Dataset records:
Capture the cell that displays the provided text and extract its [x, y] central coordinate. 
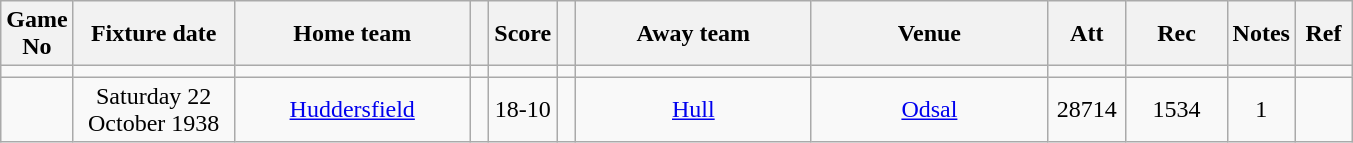
1 [1261, 110]
18-10 [523, 110]
Saturday 22 October 1938 [154, 110]
Fixture date [154, 34]
Hull [693, 110]
Notes [1261, 34]
Huddersfield [352, 110]
1534 [1176, 110]
28714 [1086, 110]
Odsal [929, 110]
Att [1086, 34]
Game No [37, 34]
Away team [693, 34]
Venue [929, 34]
Home team [352, 34]
Ref [1323, 34]
Score [523, 34]
Rec [1176, 34]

TASK OBJECTIVE:
Copy out all of the data above line for line, without any changes. Leave out the picture.

WRITTEN RESPONSE:
Capture the cell that displays the provided text and extract its [x, y] central coordinate. 
1 [1261, 110]
18-10 [523, 110]
Saturday 22 October 1938 [154, 110]
Fixture date [154, 34]
Hull [693, 110]
Notes [1261, 34]
Huddersfield [352, 110]
1534 [1176, 110]
28714 [1086, 110]
Odsal [929, 110]
Att [1086, 34]
Game No [37, 34]
Away team [693, 34]
Venue [929, 34]
Home team [352, 34]
Ref [1323, 34]
Score [523, 34]
Rec [1176, 34]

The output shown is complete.